# [PROMPT]
Find each line in the items below that contains the string "kern" (case-sensitive), and copy those lines.

# [RECORDS SHOWN]
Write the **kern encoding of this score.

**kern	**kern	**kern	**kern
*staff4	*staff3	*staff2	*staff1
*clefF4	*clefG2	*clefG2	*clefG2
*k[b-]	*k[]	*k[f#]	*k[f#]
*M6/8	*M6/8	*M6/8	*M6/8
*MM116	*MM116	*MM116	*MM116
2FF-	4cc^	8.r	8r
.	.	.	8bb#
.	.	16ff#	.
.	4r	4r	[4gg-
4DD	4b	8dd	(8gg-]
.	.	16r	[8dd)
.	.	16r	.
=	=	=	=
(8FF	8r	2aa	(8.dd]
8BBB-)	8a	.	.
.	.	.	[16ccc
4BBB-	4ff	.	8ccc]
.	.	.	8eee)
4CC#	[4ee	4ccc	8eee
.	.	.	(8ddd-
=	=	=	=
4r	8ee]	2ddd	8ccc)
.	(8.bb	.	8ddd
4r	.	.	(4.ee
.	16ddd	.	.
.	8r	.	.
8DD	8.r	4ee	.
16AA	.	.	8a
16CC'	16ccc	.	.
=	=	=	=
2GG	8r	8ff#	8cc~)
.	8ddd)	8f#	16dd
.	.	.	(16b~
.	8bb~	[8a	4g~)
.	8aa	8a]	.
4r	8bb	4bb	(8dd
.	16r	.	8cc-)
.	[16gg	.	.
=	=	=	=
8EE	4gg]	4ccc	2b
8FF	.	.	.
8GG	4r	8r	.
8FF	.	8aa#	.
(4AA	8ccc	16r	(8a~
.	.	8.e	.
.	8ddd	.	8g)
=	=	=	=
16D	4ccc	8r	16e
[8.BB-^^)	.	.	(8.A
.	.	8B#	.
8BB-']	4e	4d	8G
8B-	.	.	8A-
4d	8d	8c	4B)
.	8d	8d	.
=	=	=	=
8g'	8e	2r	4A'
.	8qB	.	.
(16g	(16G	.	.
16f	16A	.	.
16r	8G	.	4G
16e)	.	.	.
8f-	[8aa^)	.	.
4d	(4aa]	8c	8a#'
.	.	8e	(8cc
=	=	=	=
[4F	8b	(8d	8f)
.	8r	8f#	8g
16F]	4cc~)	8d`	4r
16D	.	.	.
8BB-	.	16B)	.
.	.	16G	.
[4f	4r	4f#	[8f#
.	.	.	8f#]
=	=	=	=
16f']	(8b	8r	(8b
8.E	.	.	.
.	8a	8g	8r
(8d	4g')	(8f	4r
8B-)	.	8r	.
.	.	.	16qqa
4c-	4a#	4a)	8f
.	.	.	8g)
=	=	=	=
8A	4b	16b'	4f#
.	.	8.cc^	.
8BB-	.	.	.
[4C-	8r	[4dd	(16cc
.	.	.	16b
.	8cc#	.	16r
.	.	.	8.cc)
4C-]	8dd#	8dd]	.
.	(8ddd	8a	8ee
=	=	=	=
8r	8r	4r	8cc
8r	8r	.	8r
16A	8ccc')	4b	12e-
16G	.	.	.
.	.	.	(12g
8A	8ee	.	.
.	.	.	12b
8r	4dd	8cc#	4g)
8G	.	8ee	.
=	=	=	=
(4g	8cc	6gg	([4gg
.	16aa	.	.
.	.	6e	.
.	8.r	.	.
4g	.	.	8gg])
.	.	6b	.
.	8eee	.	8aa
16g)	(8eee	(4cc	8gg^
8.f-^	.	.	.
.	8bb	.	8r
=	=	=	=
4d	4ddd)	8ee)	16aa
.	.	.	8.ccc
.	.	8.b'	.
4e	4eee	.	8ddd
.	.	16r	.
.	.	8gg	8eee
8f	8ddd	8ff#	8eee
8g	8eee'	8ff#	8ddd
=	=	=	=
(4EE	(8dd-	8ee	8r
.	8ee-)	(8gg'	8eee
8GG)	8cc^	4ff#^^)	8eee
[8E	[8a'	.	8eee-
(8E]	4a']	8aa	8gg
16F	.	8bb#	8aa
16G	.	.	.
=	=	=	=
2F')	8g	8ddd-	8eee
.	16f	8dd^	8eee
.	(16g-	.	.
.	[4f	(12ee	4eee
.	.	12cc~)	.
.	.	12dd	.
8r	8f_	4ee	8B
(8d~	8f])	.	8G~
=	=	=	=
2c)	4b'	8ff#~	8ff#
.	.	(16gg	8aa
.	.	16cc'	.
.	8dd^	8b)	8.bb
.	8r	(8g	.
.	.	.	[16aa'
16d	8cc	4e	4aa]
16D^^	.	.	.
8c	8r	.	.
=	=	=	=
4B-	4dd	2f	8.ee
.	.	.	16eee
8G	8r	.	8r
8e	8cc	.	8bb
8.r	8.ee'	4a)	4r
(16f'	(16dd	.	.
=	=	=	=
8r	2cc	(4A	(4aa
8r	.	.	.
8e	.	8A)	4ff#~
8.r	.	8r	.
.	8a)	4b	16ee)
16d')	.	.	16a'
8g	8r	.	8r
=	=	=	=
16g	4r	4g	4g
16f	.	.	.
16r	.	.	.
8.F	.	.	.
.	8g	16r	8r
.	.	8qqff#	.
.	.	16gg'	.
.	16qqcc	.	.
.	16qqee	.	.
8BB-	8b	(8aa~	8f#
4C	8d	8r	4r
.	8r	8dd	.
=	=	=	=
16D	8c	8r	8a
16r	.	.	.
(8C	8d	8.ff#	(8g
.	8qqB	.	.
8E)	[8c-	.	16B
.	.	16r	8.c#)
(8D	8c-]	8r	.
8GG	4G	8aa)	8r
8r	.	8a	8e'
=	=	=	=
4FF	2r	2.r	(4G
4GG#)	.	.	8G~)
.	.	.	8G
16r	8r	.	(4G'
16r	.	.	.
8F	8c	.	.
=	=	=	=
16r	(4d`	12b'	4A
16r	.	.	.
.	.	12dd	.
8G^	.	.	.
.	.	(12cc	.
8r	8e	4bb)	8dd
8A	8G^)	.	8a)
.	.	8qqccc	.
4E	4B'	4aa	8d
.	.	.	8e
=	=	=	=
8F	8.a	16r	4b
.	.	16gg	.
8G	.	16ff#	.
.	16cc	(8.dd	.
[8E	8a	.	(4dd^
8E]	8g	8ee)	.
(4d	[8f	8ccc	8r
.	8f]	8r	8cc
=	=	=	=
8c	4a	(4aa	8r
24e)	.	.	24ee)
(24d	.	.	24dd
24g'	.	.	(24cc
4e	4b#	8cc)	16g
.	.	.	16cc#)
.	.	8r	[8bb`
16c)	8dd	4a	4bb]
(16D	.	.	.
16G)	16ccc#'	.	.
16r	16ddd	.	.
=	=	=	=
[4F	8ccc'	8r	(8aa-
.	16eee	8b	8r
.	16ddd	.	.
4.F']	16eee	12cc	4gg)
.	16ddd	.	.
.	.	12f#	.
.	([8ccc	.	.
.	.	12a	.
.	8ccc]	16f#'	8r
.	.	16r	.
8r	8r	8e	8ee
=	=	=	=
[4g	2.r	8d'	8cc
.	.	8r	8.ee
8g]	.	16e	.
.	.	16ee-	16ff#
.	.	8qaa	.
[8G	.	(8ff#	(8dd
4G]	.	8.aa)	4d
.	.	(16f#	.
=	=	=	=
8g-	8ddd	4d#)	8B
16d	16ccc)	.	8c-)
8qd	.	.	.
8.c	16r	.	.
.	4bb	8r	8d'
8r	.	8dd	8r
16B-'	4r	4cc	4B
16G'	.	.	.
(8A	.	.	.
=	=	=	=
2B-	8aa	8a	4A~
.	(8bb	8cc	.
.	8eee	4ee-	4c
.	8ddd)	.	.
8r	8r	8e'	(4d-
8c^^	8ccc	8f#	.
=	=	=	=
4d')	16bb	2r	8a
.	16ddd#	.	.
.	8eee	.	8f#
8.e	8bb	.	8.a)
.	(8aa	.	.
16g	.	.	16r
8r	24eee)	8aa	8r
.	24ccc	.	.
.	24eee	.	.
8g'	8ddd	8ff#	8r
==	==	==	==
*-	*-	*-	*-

# [TASK SOLUTION]
Write the **kern encoding of this score.
**kern	**kern	**kern	**kern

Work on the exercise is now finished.